_Problem details_: Set down the listing exactly as given, minus images.

_Given records_:

- - - -

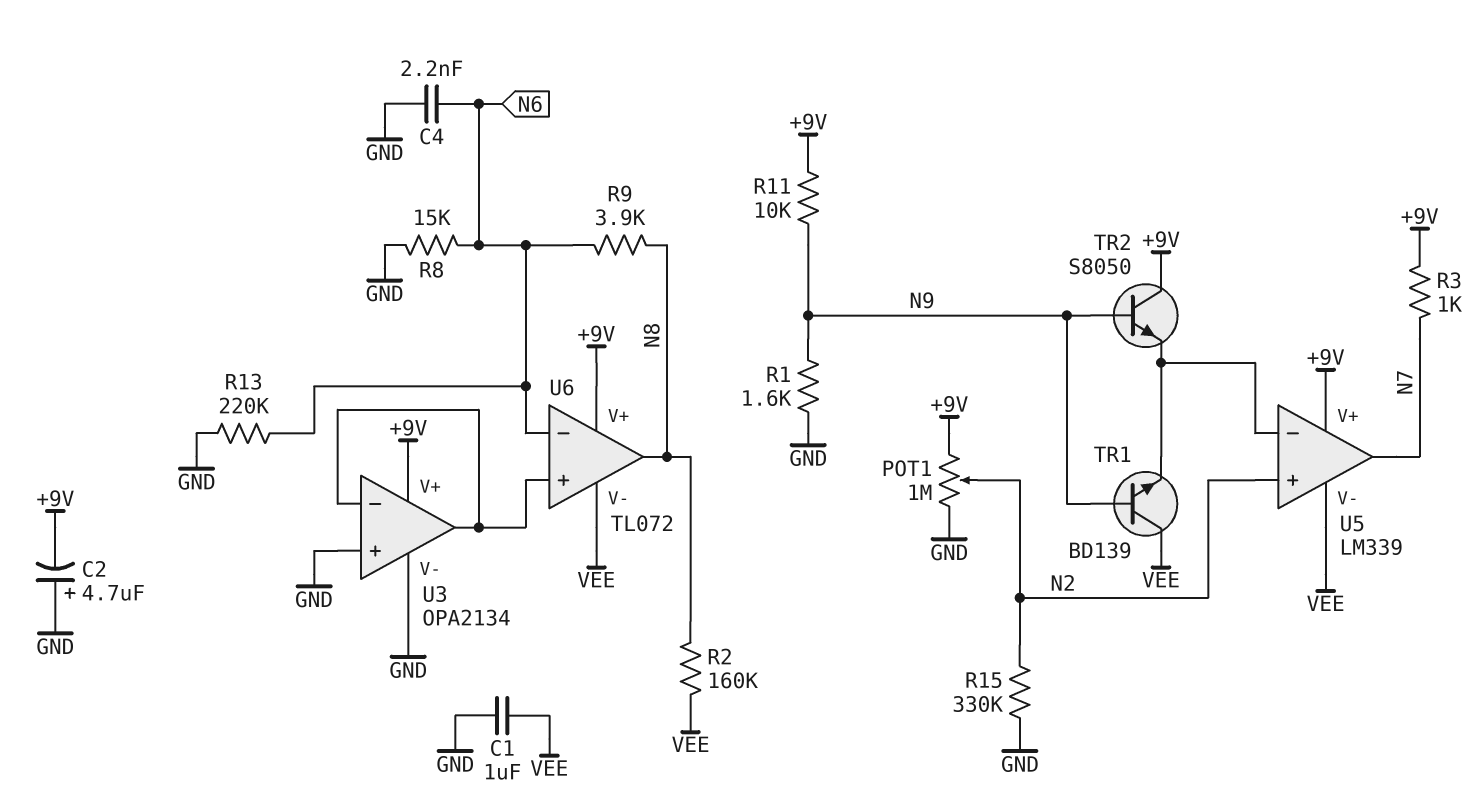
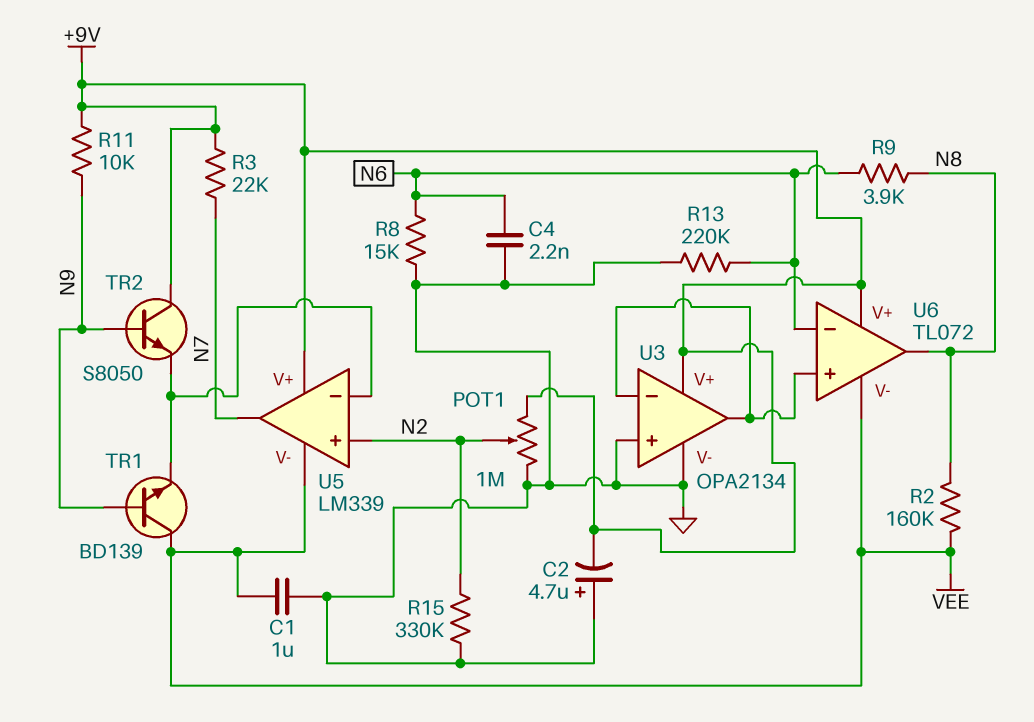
R1: 1.6k (GND, N9) -> none
R3: 1k (+9V, N7) -> 22k (+9V, N7)

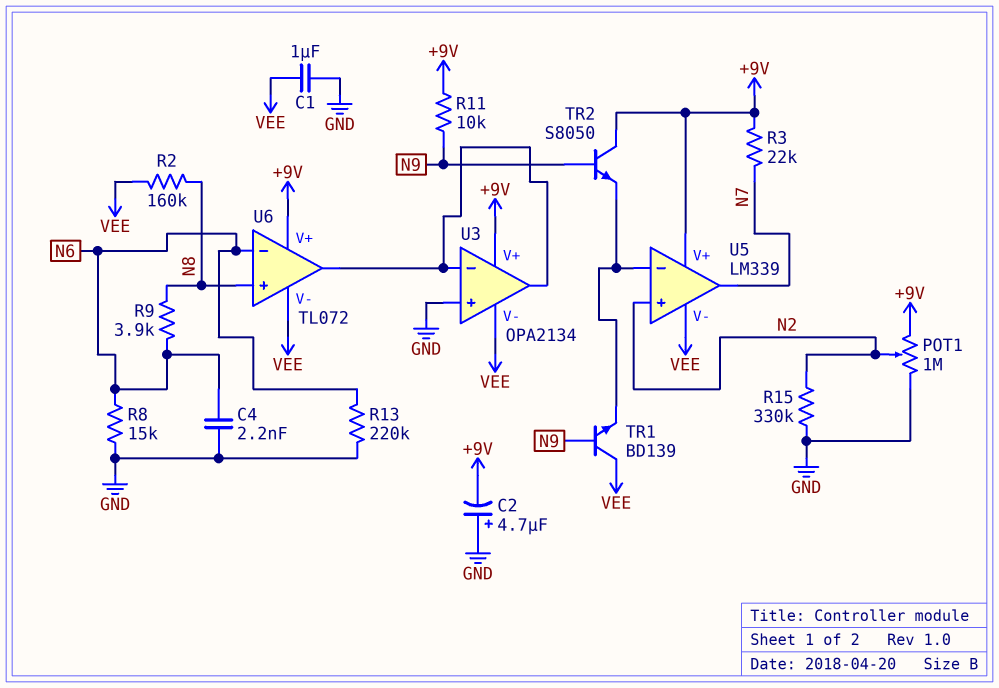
U3 pin V-: GND -> VEE
U6 pin in+: U3/in- -> N8
U6 pin out: N8 -> U3/in-

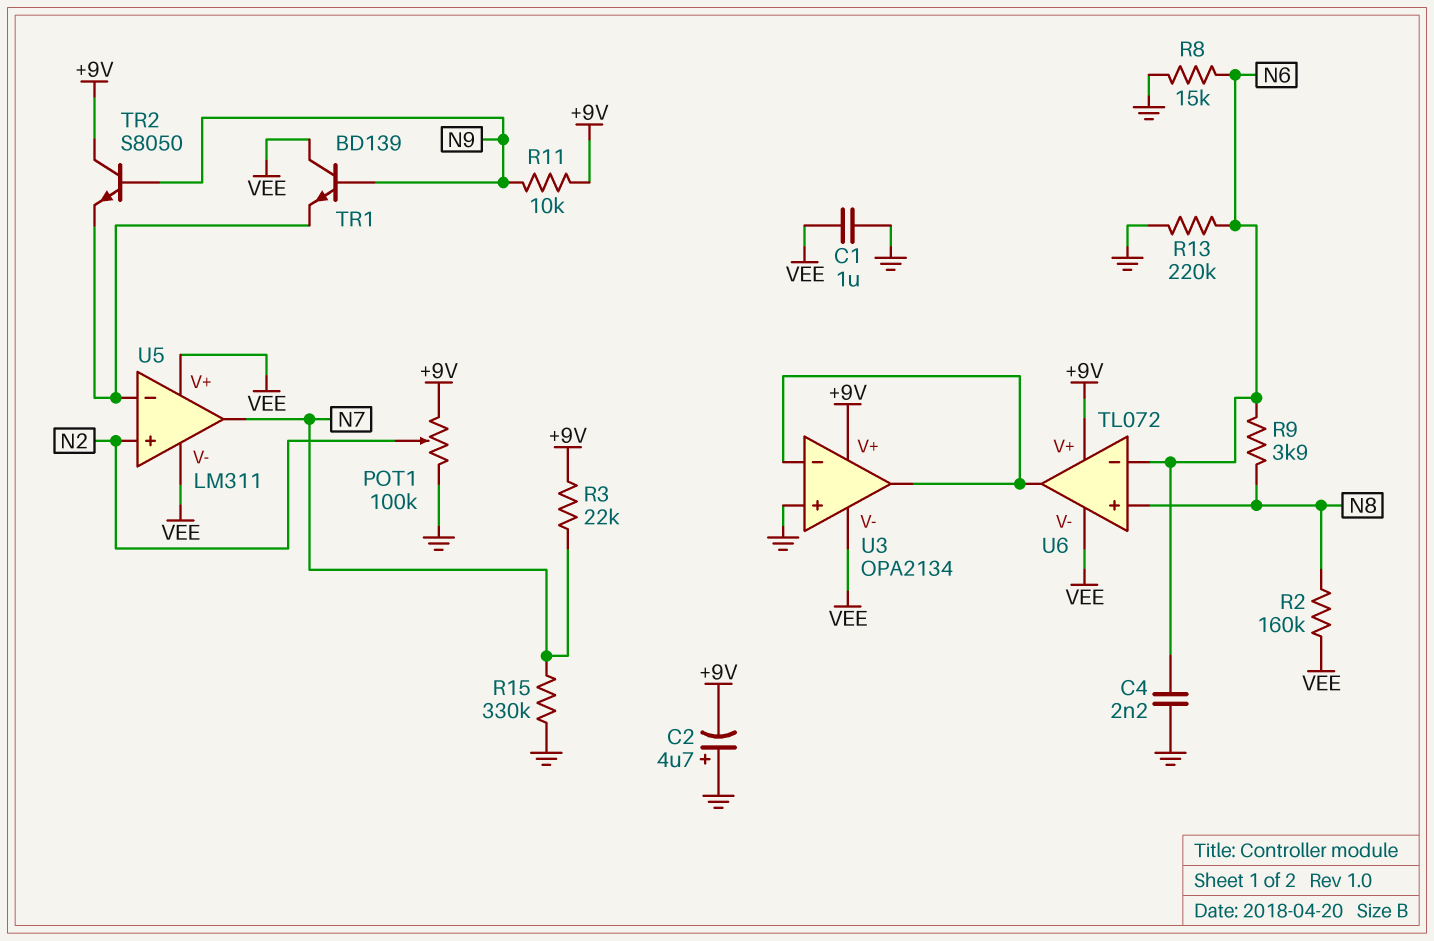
POT1: 1M (+9V, GND, wiper N2) -> 100k (+9V, GND, wiper N2)
R15: 330k (GND, N2) -> 330k (GND, N7)
U5: LM339 -> LM311
U5 pin V+: +9V -> VEE

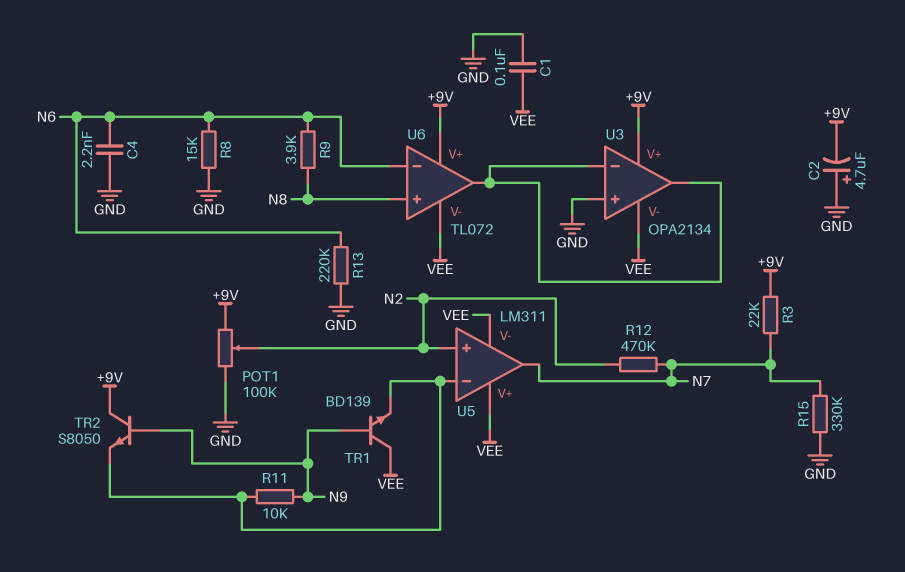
C1: 1uF (GND, VEE) -> 100nF (GND, VEE)
R2: 160k (N8, VEE) -> none
R11: 10k (+9V, N9) -> 10k (N9, U5/in-)
R12: none -> 470k (N2, N7)

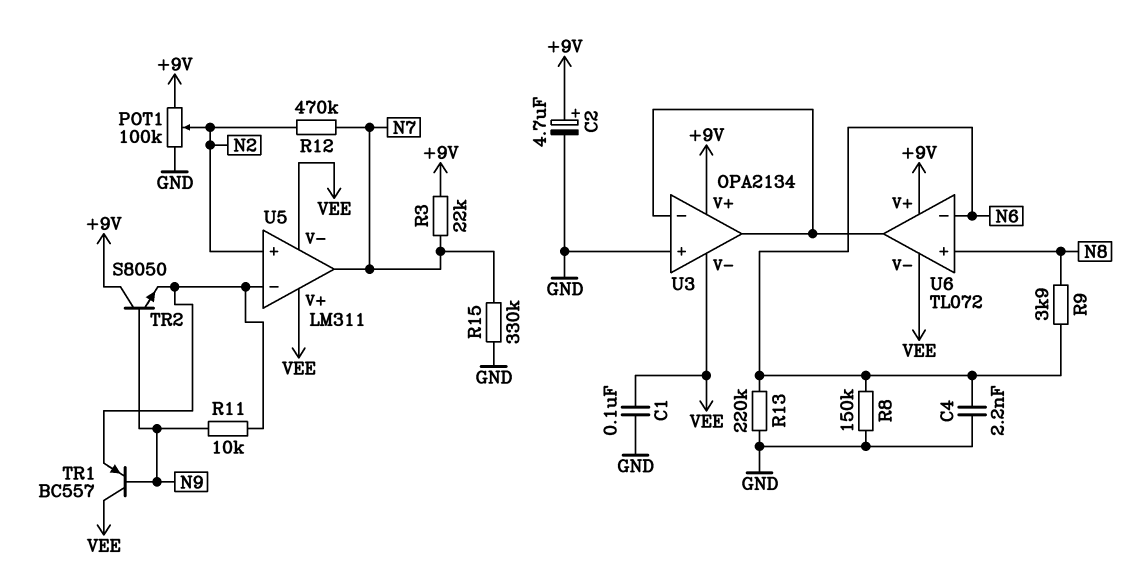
C2: 4.7uF (plus GND, minus +9V) -> 4.7uF (plus +9V, minus GND)
R8: 15k (GND, N6) -> 150k (GND, N6)
TR1: NPN BD139 (B N9, C VEE, E U5/in-) -> PNP BC557 (B N9, C VEE, E U5/in-)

- - - -

_Response box_:
R1: 1.6k (GND, N9) -> none
R3: 1k (+9V, N7) -> 22k (+9V, N7)

U3 pin V-: GND -> VEE
U6 pin in+: U3/in- -> N8
U6 pin out: N8 -> U3/in-

POT1: 1M (+9V, GND, wiper N2) -> 100k (+9V, GND, wiper N2)
R15: 330k (GND, N2) -> 330k (GND, N7)
U5: LM339 -> LM311
U5 pin V+: +9V -> VEE

C1: 1uF (GND, VEE) -> 100nF (GND, VEE)
R2: 160k (N8, VEE) -> none
R11: 10k (+9V, N9) -> 10k (N9, U5/in-)
R12: none -> 470k (N2, N7)

C2: 4.7uF (plus GND, minus +9V) -> 4.7uF (plus +9V, minus GND)
R8: 15k (GND, N6) -> 150k (GND, N6)
TR1: NPN BD139 (B N9, C VEE, E U5/in-) -> PNP BC557 (B N9, C VEE, E U5/in-)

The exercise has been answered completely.